(Material to process):
╔══

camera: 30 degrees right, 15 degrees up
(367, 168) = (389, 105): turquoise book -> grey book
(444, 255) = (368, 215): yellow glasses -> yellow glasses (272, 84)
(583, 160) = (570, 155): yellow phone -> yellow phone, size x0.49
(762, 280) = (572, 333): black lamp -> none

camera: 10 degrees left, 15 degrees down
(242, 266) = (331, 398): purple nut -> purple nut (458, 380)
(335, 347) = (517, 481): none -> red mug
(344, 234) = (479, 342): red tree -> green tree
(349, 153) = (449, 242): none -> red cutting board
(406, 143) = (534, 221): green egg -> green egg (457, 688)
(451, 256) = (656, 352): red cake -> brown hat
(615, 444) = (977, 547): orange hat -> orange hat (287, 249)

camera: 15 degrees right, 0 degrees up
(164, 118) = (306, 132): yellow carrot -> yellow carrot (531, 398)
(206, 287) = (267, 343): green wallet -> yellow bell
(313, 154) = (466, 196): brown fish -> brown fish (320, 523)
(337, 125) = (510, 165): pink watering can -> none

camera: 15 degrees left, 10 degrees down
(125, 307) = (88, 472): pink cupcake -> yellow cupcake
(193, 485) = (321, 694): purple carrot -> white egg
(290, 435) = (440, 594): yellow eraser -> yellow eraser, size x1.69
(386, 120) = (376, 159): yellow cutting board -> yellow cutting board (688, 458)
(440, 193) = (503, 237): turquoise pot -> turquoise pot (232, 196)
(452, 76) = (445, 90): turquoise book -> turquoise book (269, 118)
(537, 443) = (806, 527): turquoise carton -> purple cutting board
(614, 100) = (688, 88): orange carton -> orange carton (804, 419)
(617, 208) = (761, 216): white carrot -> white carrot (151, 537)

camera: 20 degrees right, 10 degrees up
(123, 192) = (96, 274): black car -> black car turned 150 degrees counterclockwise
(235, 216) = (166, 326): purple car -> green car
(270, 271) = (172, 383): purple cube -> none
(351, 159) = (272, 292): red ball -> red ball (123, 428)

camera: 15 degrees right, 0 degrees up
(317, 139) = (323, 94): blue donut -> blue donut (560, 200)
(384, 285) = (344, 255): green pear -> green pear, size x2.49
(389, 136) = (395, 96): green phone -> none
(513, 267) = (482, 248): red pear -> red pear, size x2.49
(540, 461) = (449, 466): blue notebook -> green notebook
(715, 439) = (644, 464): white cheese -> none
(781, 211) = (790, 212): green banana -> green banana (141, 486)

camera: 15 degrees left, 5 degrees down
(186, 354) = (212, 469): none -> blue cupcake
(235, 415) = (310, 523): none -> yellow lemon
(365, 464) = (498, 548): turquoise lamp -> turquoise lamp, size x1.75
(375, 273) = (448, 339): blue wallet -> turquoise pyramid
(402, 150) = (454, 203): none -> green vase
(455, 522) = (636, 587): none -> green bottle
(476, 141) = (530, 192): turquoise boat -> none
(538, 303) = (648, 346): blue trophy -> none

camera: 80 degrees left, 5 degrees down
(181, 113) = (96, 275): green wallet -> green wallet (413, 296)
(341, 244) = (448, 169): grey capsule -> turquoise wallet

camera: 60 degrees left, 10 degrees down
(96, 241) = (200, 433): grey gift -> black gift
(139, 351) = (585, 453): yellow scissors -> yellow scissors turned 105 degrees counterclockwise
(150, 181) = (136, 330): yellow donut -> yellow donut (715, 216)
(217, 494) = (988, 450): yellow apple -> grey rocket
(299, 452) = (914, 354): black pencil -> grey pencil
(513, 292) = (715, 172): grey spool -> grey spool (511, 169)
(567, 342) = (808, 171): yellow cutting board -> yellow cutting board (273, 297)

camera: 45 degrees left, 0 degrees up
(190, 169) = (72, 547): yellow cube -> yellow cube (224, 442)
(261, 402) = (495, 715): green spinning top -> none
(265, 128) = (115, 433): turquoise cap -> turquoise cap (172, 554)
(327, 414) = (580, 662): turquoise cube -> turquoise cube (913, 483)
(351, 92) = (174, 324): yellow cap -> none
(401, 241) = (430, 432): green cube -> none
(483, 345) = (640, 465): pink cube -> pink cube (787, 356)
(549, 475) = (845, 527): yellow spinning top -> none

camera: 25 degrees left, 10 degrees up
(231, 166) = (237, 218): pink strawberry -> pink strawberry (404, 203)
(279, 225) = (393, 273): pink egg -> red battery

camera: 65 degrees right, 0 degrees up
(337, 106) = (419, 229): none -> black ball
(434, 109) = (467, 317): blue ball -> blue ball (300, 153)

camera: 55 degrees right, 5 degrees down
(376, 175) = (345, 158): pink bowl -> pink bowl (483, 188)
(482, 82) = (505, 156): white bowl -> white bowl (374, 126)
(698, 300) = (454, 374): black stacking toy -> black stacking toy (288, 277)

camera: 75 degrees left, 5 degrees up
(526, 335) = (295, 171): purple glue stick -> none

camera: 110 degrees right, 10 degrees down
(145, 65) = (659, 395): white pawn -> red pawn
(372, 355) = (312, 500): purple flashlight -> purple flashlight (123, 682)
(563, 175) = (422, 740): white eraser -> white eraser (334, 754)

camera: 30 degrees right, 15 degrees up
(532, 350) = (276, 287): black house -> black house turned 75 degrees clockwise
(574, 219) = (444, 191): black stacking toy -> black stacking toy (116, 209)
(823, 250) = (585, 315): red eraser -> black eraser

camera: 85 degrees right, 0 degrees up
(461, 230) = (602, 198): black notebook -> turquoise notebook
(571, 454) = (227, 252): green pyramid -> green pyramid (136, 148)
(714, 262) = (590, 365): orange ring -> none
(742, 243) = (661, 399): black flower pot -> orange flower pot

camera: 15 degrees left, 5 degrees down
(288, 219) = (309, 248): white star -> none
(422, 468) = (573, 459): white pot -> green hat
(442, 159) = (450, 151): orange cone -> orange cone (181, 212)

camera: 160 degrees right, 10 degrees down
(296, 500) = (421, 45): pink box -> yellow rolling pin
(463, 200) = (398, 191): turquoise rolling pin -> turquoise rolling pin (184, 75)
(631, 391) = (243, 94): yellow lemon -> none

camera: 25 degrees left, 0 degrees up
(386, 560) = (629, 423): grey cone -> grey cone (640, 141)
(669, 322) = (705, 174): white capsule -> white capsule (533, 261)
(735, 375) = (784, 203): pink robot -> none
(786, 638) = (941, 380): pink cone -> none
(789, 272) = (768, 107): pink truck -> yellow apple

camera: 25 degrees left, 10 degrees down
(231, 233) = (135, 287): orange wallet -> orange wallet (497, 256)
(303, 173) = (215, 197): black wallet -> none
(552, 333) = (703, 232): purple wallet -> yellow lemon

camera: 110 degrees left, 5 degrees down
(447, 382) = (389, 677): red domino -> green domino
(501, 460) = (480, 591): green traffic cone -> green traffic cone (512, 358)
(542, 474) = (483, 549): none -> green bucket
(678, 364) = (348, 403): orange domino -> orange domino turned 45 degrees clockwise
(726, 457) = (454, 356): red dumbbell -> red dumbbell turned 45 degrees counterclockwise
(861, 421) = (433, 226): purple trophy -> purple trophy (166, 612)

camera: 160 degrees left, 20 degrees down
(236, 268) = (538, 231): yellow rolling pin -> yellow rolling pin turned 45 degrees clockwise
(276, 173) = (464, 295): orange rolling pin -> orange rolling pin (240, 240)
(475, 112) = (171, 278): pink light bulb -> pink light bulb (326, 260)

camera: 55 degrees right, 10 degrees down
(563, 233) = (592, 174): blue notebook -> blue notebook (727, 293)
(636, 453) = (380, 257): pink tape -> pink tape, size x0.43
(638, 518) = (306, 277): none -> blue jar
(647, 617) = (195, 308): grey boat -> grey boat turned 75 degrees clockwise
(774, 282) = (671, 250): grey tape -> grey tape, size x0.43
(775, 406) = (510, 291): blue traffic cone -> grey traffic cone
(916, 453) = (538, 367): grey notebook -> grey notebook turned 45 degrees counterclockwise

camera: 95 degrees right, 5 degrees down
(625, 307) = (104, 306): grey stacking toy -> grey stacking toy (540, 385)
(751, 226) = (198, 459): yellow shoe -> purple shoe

╚══

(Exercise goal): Among the lines of the listing above, count those that contain "pink" and give only the count.

(Response): 12